═════ MATERIAL SUPPLIED

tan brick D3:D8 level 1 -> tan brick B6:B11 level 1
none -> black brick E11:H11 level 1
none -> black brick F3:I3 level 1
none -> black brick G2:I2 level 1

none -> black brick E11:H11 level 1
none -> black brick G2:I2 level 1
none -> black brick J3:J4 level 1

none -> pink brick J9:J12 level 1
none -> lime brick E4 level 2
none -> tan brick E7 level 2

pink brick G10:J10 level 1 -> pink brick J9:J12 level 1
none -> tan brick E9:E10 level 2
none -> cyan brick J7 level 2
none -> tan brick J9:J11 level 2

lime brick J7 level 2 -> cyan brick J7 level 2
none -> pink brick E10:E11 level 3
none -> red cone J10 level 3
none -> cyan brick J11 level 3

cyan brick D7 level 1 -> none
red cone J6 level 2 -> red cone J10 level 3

══════════
═════ MATERIAL SUPPLIED

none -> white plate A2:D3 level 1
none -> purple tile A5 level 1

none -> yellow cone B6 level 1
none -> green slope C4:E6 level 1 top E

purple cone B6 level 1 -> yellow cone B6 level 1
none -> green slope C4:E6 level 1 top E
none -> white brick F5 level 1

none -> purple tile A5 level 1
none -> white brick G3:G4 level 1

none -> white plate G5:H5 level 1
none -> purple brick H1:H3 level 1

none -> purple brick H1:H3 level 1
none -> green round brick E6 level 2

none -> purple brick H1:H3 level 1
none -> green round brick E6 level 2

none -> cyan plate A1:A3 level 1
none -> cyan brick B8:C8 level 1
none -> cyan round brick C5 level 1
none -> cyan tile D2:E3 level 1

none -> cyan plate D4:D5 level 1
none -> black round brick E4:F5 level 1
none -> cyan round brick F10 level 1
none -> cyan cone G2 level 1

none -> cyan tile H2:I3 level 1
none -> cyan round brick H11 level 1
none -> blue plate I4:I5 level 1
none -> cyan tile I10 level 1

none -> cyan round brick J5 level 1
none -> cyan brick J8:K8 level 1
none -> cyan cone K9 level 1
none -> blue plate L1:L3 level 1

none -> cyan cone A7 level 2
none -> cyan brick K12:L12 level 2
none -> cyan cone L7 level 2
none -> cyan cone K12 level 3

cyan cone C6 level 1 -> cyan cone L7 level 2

══════════

__YOUR INSTRUCTIONS__: Lines that hold "lime" are the ones to copy, so pick each out from the data.

__ANSWER FOR THE TASK__:
none -> lime brick E4 level 2
lime brick J7 level 2 -> cyan brick J7 level 2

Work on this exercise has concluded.